The task
Every record must reappear in the answer exactly as given.

_____

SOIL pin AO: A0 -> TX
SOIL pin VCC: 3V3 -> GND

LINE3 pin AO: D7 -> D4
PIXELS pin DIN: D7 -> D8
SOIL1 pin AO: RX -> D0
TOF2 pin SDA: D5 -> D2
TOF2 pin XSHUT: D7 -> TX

_____

Solved problem
SOIL pin AO: A0 -> TX
SOIL pin VCC: 3V3 -> GND

LINE3 pin AO: D7 -> D4
PIXELS pin DIN: D7 -> D8
SOIL1 pin AO: RX -> D0
TOF2 pin SDA: D5 -> D2
TOF2 pin XSHUT: D7 -> TX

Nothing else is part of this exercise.